Edit difference data:
====

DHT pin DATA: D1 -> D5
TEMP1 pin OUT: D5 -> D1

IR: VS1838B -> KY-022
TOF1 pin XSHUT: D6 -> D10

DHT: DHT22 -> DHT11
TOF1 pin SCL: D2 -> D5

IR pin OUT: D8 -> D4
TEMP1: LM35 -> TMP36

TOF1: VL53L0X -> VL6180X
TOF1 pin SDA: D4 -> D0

====

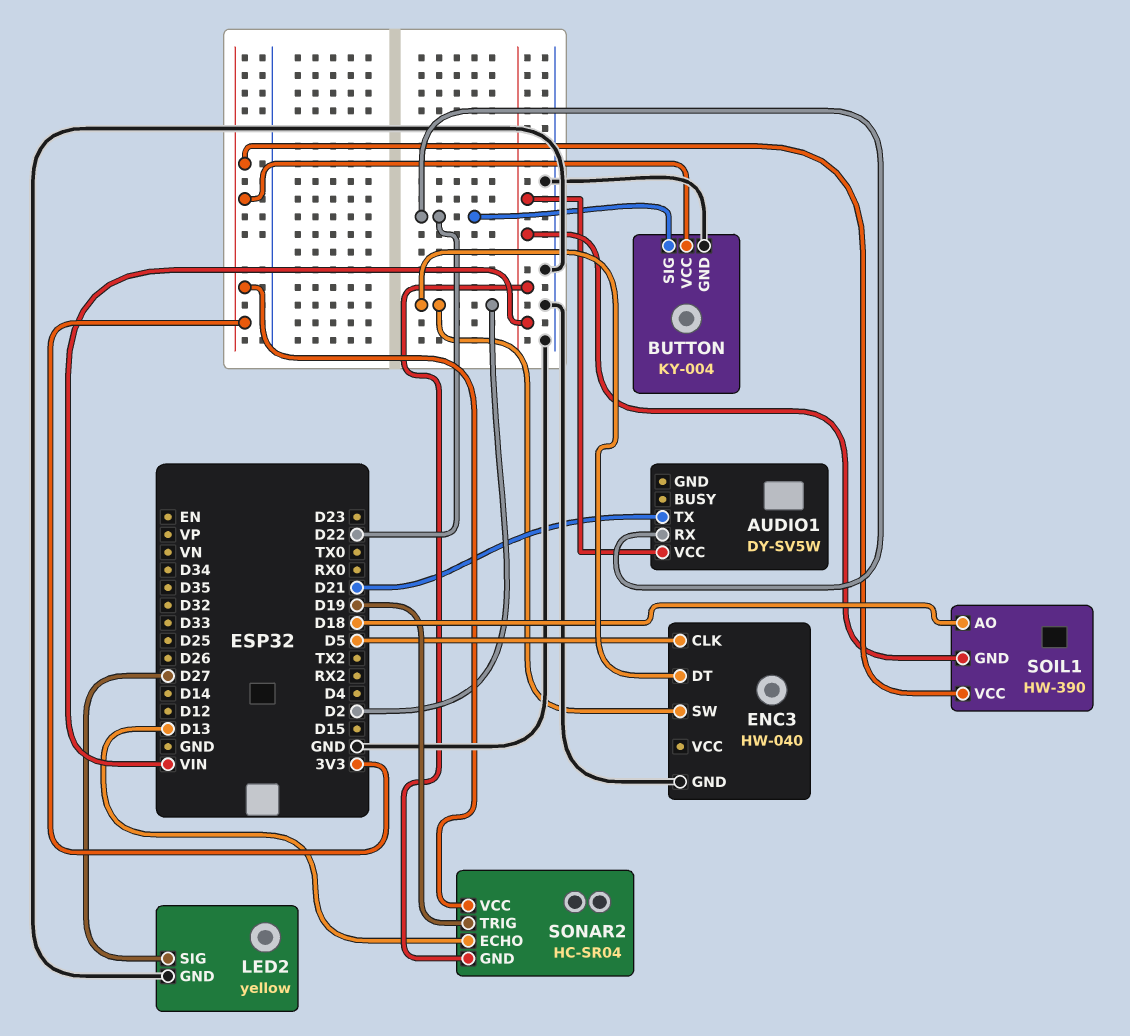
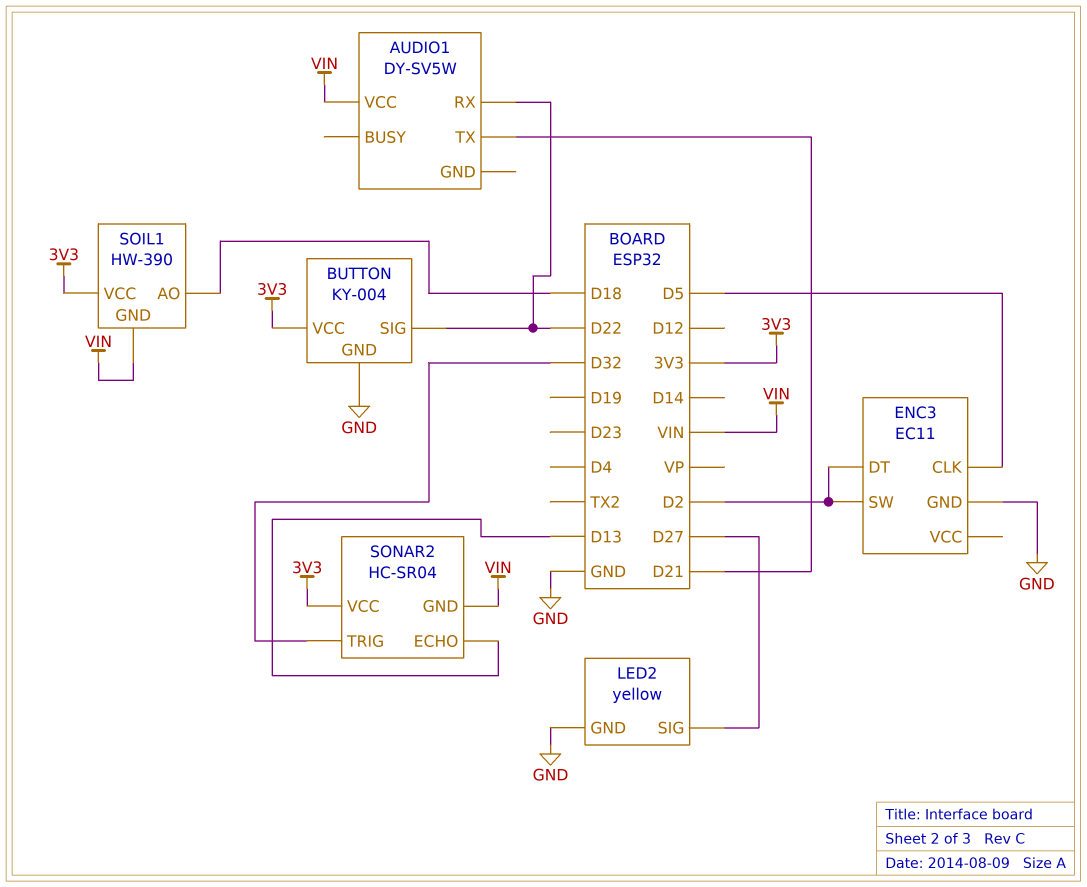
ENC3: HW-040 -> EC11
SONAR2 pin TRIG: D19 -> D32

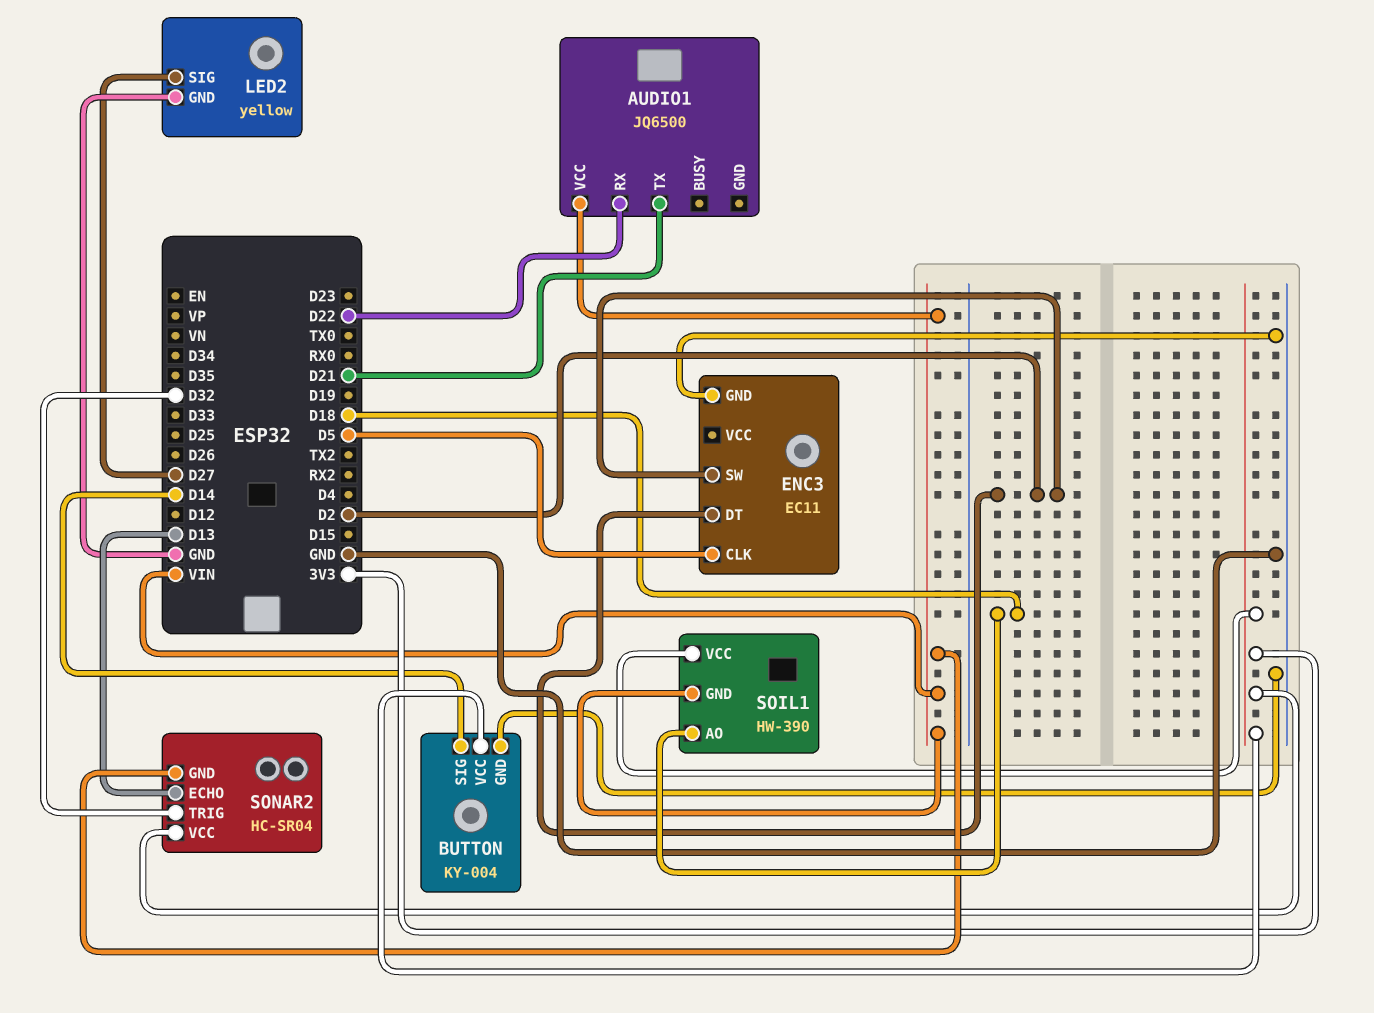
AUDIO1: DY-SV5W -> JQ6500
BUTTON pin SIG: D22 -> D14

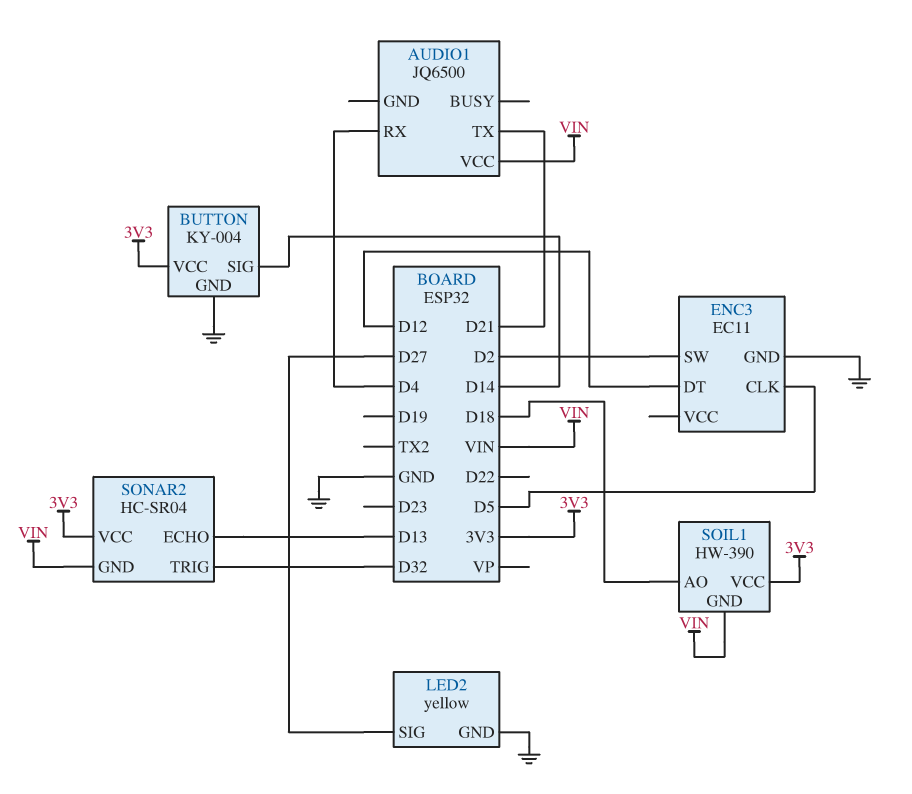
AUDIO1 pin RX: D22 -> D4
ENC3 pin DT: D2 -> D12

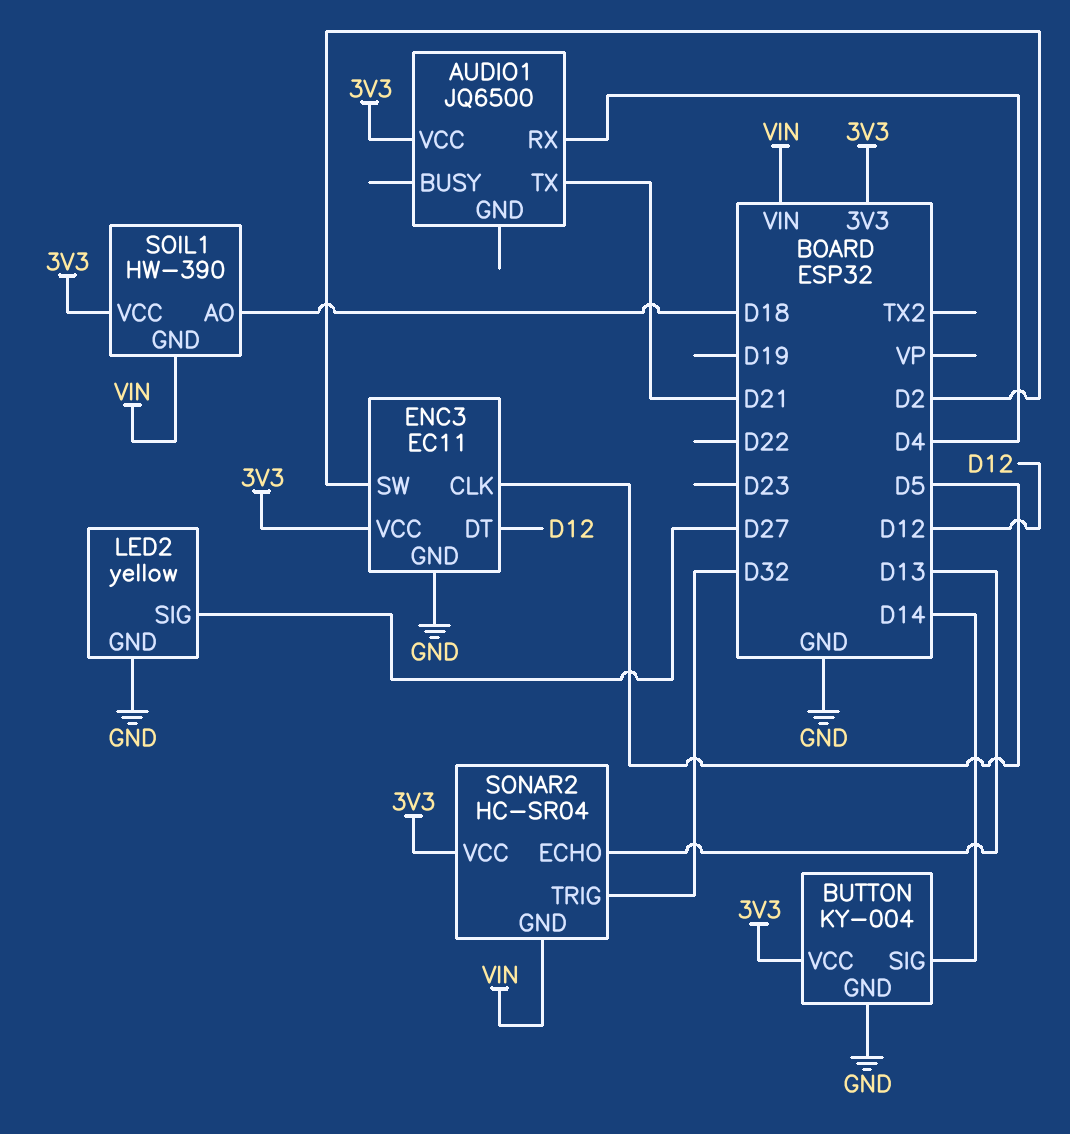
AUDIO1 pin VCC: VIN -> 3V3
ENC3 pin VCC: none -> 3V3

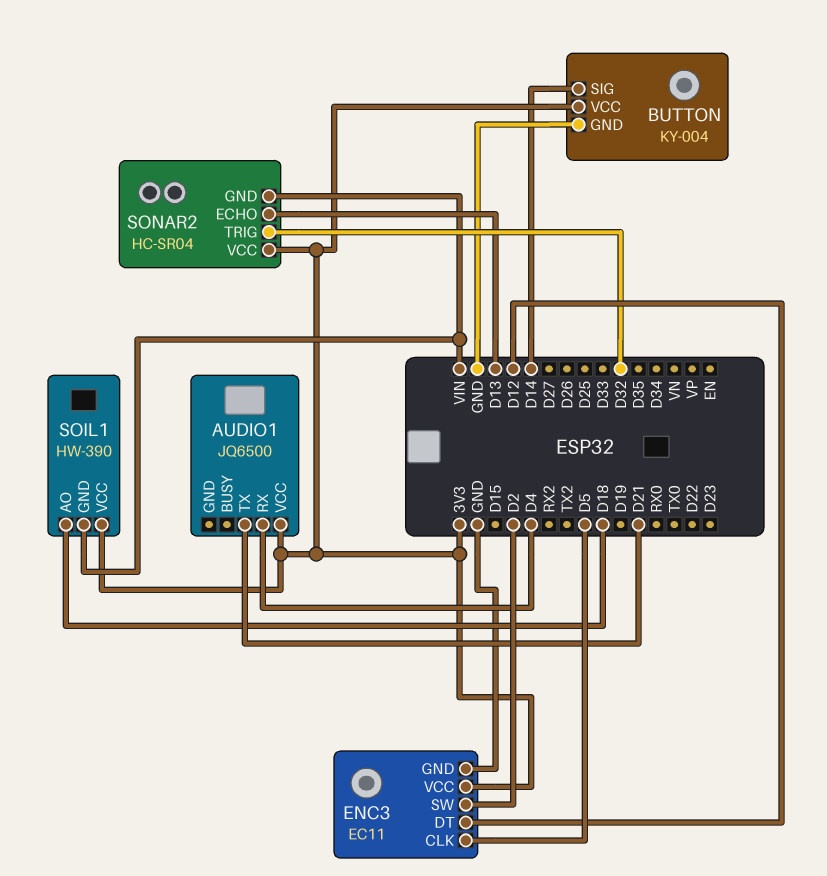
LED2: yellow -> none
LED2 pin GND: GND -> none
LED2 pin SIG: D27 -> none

====

- [What is needed]:
Nothing should appear in the answer except the lines above from the line with "IR pin OUT: D8 -> D4" through the line with "TOF1 pin SDA: D4 -> D0", both included, written out exactly.

- [Solution to this problem]:
IR pin OUT: D8 -> D4
TEMP1: LM35 -> TMP36

TOF1: VL53L0X -> VL6180X
TOF1 pin SDA: D4 -> D0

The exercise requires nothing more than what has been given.